[Entries taken from a collection]
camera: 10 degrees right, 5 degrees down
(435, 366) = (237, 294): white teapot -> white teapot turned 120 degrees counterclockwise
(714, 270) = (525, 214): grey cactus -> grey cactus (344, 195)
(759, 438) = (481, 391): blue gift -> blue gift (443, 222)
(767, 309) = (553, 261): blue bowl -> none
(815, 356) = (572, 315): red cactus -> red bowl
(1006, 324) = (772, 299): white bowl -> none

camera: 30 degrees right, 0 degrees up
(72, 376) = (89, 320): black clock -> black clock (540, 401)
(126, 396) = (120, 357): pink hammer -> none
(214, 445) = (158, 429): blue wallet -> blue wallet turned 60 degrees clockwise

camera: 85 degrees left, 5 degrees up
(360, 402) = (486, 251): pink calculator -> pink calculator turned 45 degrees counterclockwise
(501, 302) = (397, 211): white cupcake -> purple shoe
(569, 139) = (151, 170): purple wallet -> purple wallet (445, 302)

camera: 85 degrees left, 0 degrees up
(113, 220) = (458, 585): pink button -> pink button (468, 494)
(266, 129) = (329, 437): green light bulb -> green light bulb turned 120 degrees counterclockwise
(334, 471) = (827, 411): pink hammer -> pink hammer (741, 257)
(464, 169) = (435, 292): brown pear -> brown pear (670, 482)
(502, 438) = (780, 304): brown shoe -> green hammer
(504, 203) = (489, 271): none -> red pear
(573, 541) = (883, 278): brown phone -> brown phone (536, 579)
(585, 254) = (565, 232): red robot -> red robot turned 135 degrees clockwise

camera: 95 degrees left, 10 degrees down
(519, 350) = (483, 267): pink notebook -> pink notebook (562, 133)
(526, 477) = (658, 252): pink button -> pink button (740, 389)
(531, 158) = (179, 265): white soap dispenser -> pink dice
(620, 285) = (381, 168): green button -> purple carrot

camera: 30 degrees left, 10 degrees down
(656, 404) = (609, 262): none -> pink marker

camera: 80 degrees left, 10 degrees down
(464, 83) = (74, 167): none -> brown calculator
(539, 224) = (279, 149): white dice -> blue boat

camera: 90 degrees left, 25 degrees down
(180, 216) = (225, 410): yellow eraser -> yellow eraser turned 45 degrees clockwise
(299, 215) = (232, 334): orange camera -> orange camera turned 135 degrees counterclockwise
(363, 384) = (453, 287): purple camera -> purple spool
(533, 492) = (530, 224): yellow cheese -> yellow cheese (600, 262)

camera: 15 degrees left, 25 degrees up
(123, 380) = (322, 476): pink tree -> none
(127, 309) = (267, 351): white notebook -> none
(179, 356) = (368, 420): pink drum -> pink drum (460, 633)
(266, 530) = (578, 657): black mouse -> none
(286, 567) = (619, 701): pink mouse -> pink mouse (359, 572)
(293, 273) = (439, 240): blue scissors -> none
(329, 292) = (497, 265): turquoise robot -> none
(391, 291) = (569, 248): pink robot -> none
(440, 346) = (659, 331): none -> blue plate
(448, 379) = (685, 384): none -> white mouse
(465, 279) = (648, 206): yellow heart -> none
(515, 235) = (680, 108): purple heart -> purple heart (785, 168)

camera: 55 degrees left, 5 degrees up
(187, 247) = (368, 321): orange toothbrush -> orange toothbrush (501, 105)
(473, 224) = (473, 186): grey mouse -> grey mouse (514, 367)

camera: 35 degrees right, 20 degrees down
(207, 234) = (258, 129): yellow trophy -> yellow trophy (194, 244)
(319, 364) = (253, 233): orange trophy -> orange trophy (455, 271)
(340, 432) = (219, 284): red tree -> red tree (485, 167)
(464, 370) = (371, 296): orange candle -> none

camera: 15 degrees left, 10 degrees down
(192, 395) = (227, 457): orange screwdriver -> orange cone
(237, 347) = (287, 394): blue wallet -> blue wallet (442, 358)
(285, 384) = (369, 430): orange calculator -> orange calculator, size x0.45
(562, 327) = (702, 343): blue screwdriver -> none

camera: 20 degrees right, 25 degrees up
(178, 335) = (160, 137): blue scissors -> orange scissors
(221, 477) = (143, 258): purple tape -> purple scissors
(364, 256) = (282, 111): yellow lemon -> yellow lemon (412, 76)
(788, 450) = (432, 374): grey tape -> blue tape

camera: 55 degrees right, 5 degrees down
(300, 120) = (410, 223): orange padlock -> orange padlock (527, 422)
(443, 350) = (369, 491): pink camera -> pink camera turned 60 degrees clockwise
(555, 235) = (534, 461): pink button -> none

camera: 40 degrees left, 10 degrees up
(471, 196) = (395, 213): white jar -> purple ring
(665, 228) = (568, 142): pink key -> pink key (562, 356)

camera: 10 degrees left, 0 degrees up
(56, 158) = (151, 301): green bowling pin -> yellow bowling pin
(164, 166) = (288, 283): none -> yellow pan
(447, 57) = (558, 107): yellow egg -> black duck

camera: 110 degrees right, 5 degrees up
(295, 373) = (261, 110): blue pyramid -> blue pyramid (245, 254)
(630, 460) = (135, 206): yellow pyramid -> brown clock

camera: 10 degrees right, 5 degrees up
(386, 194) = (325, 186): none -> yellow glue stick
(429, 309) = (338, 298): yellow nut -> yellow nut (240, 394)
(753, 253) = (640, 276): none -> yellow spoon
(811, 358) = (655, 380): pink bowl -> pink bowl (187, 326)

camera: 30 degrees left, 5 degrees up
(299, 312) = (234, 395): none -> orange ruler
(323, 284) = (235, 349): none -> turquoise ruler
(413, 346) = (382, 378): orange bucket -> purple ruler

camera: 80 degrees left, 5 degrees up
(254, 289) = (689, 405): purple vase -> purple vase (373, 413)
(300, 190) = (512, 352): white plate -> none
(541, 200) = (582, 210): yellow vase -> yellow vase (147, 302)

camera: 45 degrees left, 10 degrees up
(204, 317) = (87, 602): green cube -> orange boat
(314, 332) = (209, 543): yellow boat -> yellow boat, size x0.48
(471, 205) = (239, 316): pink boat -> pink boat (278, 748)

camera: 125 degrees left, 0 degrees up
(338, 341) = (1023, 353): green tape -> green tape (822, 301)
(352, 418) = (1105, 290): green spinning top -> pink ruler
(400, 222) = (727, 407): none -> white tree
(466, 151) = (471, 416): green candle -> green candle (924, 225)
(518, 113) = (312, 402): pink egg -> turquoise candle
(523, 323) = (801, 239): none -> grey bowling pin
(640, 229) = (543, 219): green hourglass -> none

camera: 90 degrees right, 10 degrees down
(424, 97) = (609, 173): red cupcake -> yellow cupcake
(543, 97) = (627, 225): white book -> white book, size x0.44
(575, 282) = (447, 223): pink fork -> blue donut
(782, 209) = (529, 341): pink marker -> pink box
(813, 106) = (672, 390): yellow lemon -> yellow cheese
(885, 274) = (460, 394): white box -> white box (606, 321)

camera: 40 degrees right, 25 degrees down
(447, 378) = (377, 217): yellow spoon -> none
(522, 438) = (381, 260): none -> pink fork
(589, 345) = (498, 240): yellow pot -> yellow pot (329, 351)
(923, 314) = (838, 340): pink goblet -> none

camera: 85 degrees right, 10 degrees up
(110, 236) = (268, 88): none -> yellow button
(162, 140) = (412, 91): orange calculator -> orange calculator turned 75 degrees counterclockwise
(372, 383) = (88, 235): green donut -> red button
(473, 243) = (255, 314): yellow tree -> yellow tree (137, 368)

» What the exercise asks:
Return each entry without altering a single word.

» Your response:
camera: 10 degrees right, 5 degrees down
(435, 366) = (237, 294): white teapot -> white teapot turned 120 degrees counterclockwise
(714, 270) = (525, 214): grey cactus -> grey cactus (344, 195)
(759, 438) = (481, 391): blue gift -> blue gift (443, 222)
(767, 309) = (553, 261): blue bowl -> none
(815, 356) = (572, 315): red cactus -> red bowl
(1006, 324) = (772, 299): white bowl -> none

camera: 30 degrees right, 0 degrees up
(72, 376) = (89, 320): black clock -> black clock (540, 401)
(126, 396) = (120, 357): pink hammer -> none
(214, 445) = (158, 429): blue wallet -> blue wallet turned 60 degrees clockwise

camera: 85 degrees left, 5 degrees up
(360, 402) = (486, 251): pink calculator -> pink calculator turned 45 degrees counterclockwise
(501, 302) = (397, 211): white cupcake -> purple shoe
(569, 139) = (151, 170): purple wallet -> purple wallet (445, 302)

camera: 85 degrees left, 0 degrees up
(113, 220) = (458, 585): pink button -> pink button (468, 494)
(266, 129) = (329, 437): green light bulb -> green light bulb turned 120 degrees counterclockwise
(334, 471) = (827, 411): pink hammer -> pink hammer (741, 257)
(464, 169) = (435, 292): brown pear -> brown pear (670, 482)
(502, 438) = (780, 304): brown shoe -> green hammer
(504, 203) = (489, 271): none -> red pear
(573, 541) = (883, 278): brown phone -> brown phone (536, 579)
(585, 254) = (565, 232): red robot -> red robot turned 135 degrees clockwise

camera: 95 degrees left, 10 degrees down
(519, 350) = (483, 267): pink notebook -> pink notebook (562, 133)
(526, 477) = (658, 252): pink button -> pink button (740, 389)
(531, 158) = (179, 265): white soap dispenser -> pink dice
(620, 285) = (381, 168): green button -> purple carrot

camera: 30 degrees left, 10 degrees down
(656, 404) = (609, 262): none -> pink marker

camera: 80 degrees left, 10 degrees down
(464, 83) = (74, 167): none -> brown calculator
(539, 224) = (279, 149): white dice -> blue boat

camera: 90 degrees left, 25 degrees down
(180, 216) = (225, 410): yellow eraser -> yellow eraser turned 45 degrees clockwise
(299, 215) = (232, 334): orange camera -> orange camera turned 135 degrees counterclockwise
(363, 384) = (453, 287): purple camera -> purple spool
(533, 492) = (530, 224): yellow cheese -> yellow cheese (600, 262)

camera: 15 degrees left, 25 degrees up
(123, 380) = (322, 476): pink tree -> none
(127, 309) = (267, 351): white notebook -> none
(179, 356) = (368, 420): pink drum -> pink drum (460, 633)
(266, 530) = (578, 657): black mouse -> none
(286, 567) = (619, 701): pink mouse -> pink mouse (359, 572)
(293, 273) = (439, 240): blue scissors -> none
(329, 292) = (497, 265): turquoise robot -> none
(391, 291) = (569, 248): pink robot -> none
(440, 346) = (659, 331): none -> blue plate
(448, 379) = (685, 384): none -> white mouse
(465, 279) = (648, 206): yellow heart -> none
(515, 235) = (680, 108): purple heart -> purple heart (785, 168)

camera: 55 degrees left, 5 degrees up
(187, 247) = (368, 321): orange toothbrush -> orange toothbrush (501, 105)
(473, 224) = (473, 186): grey mouse -> grey mouse (514, 367)

camera: 35 degrees right, 20 degrees down
(207, 234) = (258, 129): yellow trophy -> yellow trophy (194, 244)
(319, 364) = (253, 233): orange trophy -> orange trophy (455, 271)
(340, 432) = (219, 284): red tree -> red tree (485, 167)
(464, 370) = (371, 296): orange candle -> none

camera: 15 degrees left, 10 degrees down
(192, 395) = (227, 457): orange screwdriver -> orange cone
(237, 347) = (287, 394): blue wallet -> blue wallet (442, 358)
(285, 384) = (369, 430): orange calculator -> orange calculator, size x0.45
(562, 327) = (702, 343): blue screwdriver -> none

camera: 20 degrees right, 25 degrees up
(178, 335) = (160, 137): blue scissors -> orange scissors
(221, 477) = (143, 258): purple tape -> purple scissors
(364, 256) = (282, 111): yellow lemon -> yellow lemon (412, 76)
(788, 450) = (432, 374): grey tape -> blue tape

camera: 55 degrees right, 5 degrees down
(300, 120) = (410, 223): orange padlock -> orange padlock (527, 422)
(443, 350) = (369, 491): pink camera -> pink camera turned 60 degrees clockwise
(555, 235) = (534, 461): pink button -> none

camera: 40 degrees left, 10 degrees up
(471, 196) = (395, 213): white jar -> purple ring
(665, 228) = (568, 142): pink key -> pink key (562, 356)

camera: 10 degrees left, 0 degrees up
(56, 158) = (151, 301): green bowling pin -> yellow bowling pin
(164, 166) = (288, 283): none -> yellow pan
(447, 57) = (558, 107): yellow egg -> black duck

camera: 110 degrees right, 5 degrees up
(295, 373) = (261, 110): blue pyramid -> blue pyramid (245, 254)
(630, 460) = (135, 206): yellow pyramid -> brown clock

camera: 10 degrees right, 5 degrees up
(386, 194) = (325, 186): none -> yellow glue stick
(429, 309) = (338, 298): yellow nut -> yellow nut (240, 394)
(753, 253) = (640, 276): none -> yellow spoon
(811, 358) = (655, 380): pink bowl -> pink bowl (187, 326)

camera: 30 degrees left, 5 degrees up
(299, 312) = (234, 395): none -> orange ruler
(323, 284) = (235, 349): none -> turquoise ruler
(413, 346) = (382, 378): orange bucket -> purple ruler

camera: 80 degrees left, 5 degrees up
(254, 289) = (689, 405): purple vase -> purple vase (373, 413)
(300, 190) = (512, 352): white plate -> none
(541, 200) = (582, 210): yellow vase -> yellow vase (147, 302)

camera: 45 degrees left, 10 degrees up
(204, 317) = (87, 602): green cube -> orange boat
(314, 332) = (209, 543): yellow boat -> yellow boat, size x0.48
(471, 205) = (239, 316): pink boat -> pink boat (278, 748)

camera: 125 degrees left, 0 degrees up
(338, 341) = (1023, 353): green tape -> green tape (822, 301)
(352, 418) = (1105, 290): green spinning top -> pink ruler
(400, 222) = (727, 407): none -> white tree
(466, 151) = (471, 416): green candle -> green candle (924, 225)
(518, 113) = (312, 402): pink egg -> turquoise candle
(523, 323) = (801, 239): none -> grey bowling pin
(640, 229) = (543, 219): green hourglass -> none

camera: 90 degrees right, 10 degrees down
(424, 97) = (609, 173): red cupcake -> yellow cupcake
(543, 97) = (627, 225): white book -> white book, size x0.44
(575, 282) = (447, 223): pink fork -> blue donut
(782, 209) = (529, 341): pink marker -> pink box
(813, 106) = (672, 390): yellow lemon -> yellow cheese
(885, 274) = (460, 394): white box -> white box (606, 321)

camera: 40 degrees right, 25 degrees down
(447, 378) = (377, 217): yellow spoon -> none
(522, 438) = (381, 260): none -> pink fork
(589, 345) = (498, 240): yellow pot -> yellow pot (329, 351)
(923, 314) = (838, 340): pink goblet -> none

camera: 85 degrees right, 10 degrees up
(110, 236) = (268, 88): none -> yellow button
(162, 140) = (412, 91): orange calculator -> orange calculator turned 75 degrees counterclockwise
(372, 383) = (88, 235): green donut -> red button
(473, 243) = (255, 314): yellow tree -> yellow tree (137, 368)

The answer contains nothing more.